- _Work order_: Word for word, copy the line containing "none -> lime 1x1 brick [321,295,383,354]" and every line after it in the records below, leaving pictures out.

───── The records

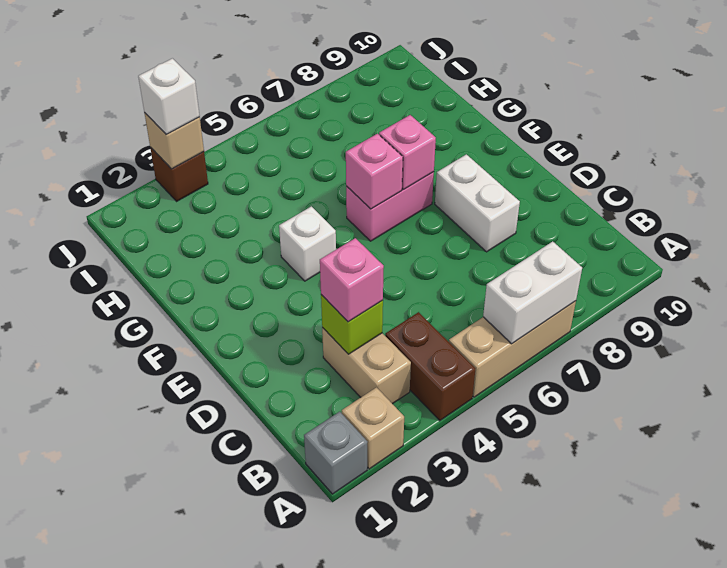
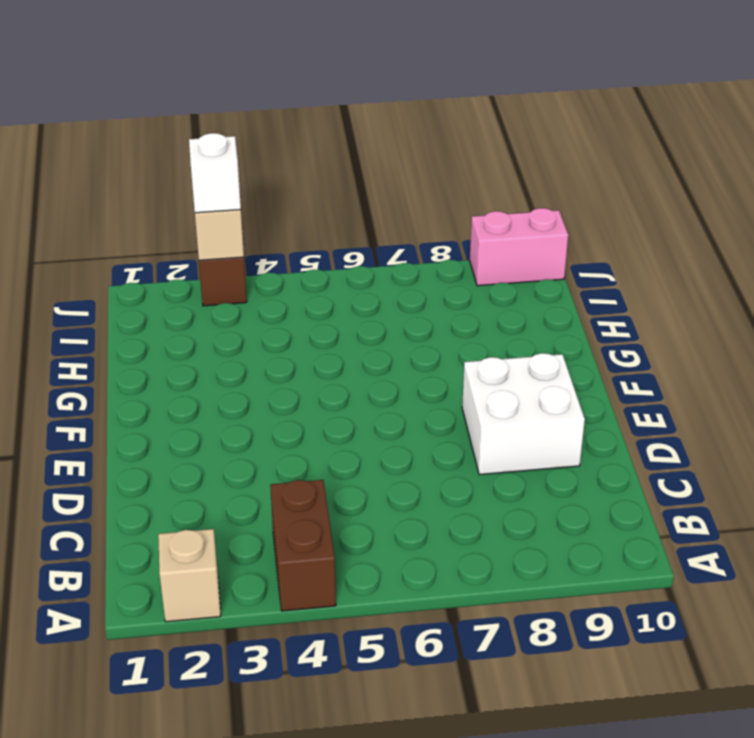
white 2x2 brick [462,353,585,475] -> white 1x2 brick [435,154,520,252]
pink 1x2 brick [470,208,568,286] -> pink 1x2 brick moved to [346,172,434,241]
none -> grey 1x1 brick [304,412,368,494]
none -> tan 1x3 brick [449,301,576,397]
none -> tan 1x2 brick [322,328,411,404]

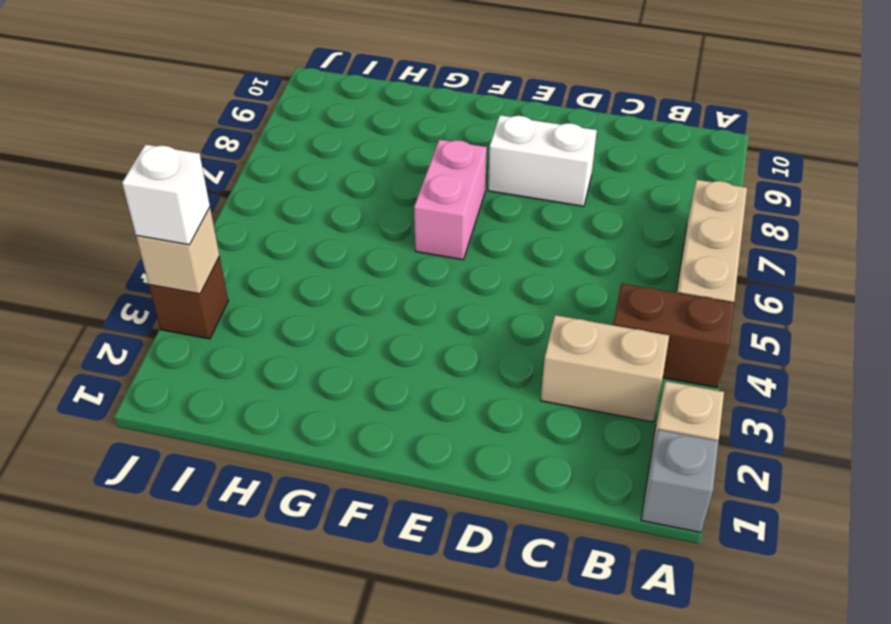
none -> white 1x1 brick [279,206,336,281]
none -> white 1x2 brick [483,241,582,344]
none -> lime 1x1 brick [321,295,383,354]

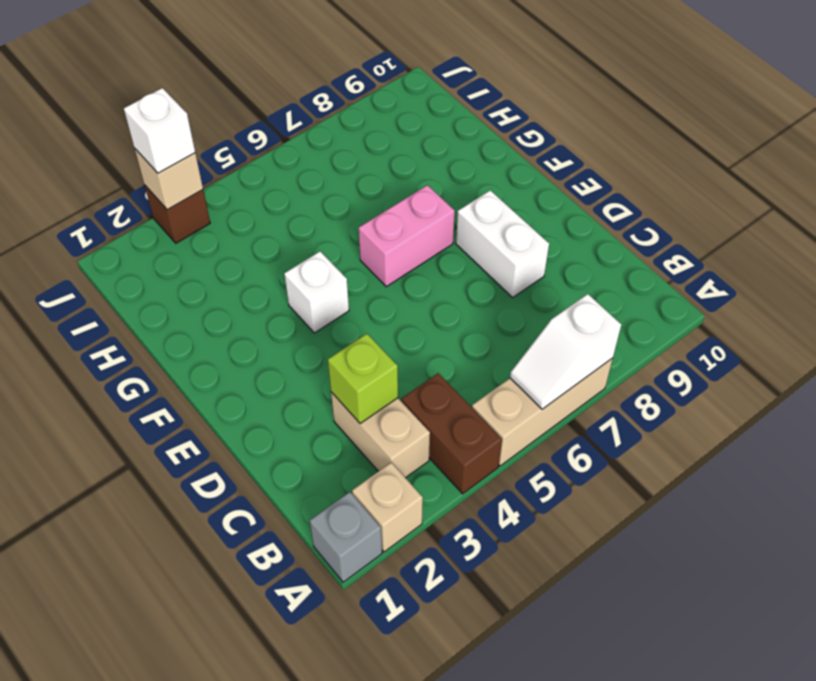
white 1x2 slope [510,294,621,409] -> white 1x2 brick [483,241,582,344]
none -> pink 1x1 brick [346,134,403,209]
none -> pink 1x1 brick [379,115,436,189]
none -> pink 1x1 brick [320,238,384,322]

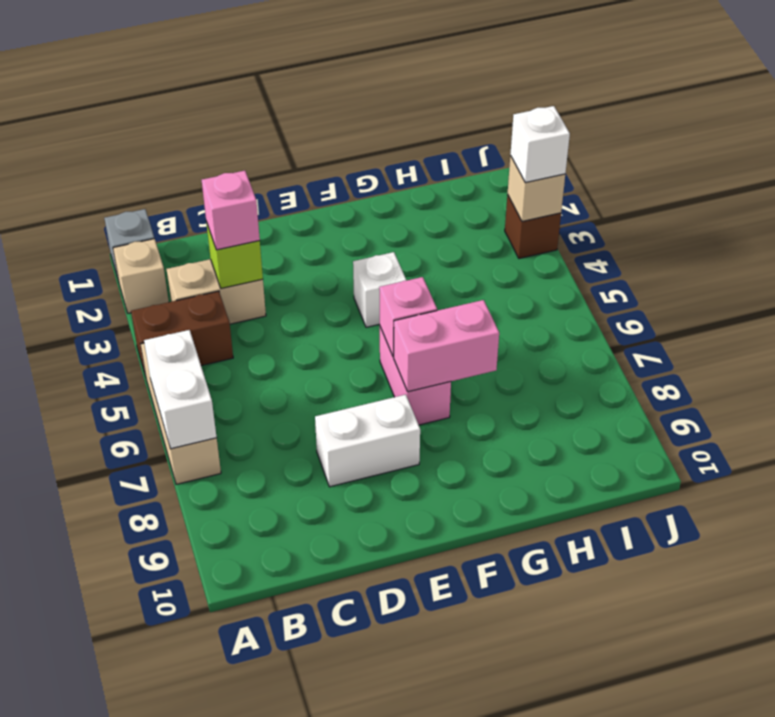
pink 1x2 brick [394,300,499,392] -> pink 1x1 brick [379,115,436,189]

──────────

- _Task output_:
none -> lime 1x1 brick [321,295,383,354]

white 1x2 slope [510,294,621,409] -> white 1x2 brick [483,241,582,344]
none -> pink 1x1 brick [346,134,403,209]
none -> pink 1x1 brick [379,115,436,189]
none -> pink 1x1 brick [320,238,384,322]

pink 1x2 brick [394,300,499,392] -> pink 1x1 brick [379,115,436,189]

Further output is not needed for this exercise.